TASK STATEMENT: Count the lines in the data below holding the string "cyan" and write the total by itself.

EXERCISE MATERIALS:
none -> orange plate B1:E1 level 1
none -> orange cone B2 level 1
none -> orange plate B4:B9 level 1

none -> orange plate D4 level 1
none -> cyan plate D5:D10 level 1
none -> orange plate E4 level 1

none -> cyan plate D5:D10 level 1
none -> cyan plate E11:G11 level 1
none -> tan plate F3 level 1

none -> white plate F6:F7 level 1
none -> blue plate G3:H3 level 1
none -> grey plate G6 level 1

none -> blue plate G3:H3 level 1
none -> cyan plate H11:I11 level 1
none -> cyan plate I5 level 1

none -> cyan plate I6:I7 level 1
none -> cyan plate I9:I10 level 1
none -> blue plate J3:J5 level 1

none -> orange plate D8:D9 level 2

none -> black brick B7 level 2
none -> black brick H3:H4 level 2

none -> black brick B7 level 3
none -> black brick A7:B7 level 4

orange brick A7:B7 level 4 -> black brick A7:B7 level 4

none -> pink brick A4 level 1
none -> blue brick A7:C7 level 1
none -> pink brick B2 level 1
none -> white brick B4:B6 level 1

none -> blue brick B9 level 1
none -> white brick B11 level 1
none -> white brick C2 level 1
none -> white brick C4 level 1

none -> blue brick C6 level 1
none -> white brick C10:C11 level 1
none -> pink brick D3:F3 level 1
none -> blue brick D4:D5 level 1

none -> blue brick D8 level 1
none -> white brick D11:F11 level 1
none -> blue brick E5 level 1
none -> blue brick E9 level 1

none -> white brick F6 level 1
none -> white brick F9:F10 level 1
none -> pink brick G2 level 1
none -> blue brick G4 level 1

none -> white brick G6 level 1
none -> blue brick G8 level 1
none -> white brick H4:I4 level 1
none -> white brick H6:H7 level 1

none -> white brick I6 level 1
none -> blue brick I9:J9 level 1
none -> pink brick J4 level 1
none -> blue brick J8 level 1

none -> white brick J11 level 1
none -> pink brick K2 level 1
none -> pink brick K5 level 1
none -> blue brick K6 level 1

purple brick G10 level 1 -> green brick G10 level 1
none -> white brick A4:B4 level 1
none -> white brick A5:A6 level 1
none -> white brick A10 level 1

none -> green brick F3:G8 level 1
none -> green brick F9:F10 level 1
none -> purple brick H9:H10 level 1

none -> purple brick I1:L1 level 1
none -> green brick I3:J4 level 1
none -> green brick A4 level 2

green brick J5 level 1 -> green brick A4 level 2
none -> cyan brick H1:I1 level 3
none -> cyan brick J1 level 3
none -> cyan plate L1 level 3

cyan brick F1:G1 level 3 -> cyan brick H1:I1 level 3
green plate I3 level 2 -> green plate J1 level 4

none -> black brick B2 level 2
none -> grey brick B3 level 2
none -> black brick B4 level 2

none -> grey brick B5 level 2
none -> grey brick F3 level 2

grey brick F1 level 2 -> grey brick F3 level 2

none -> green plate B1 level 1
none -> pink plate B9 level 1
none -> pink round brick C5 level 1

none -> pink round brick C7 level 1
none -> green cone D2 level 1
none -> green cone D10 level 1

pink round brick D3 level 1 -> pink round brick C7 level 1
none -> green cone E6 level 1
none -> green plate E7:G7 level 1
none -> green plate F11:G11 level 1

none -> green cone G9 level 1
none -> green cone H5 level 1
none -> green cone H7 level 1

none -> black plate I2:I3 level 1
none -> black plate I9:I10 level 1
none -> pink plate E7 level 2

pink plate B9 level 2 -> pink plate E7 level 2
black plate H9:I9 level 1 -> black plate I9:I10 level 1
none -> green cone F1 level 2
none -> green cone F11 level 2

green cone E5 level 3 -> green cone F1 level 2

COMPLETED EXERCISE: 11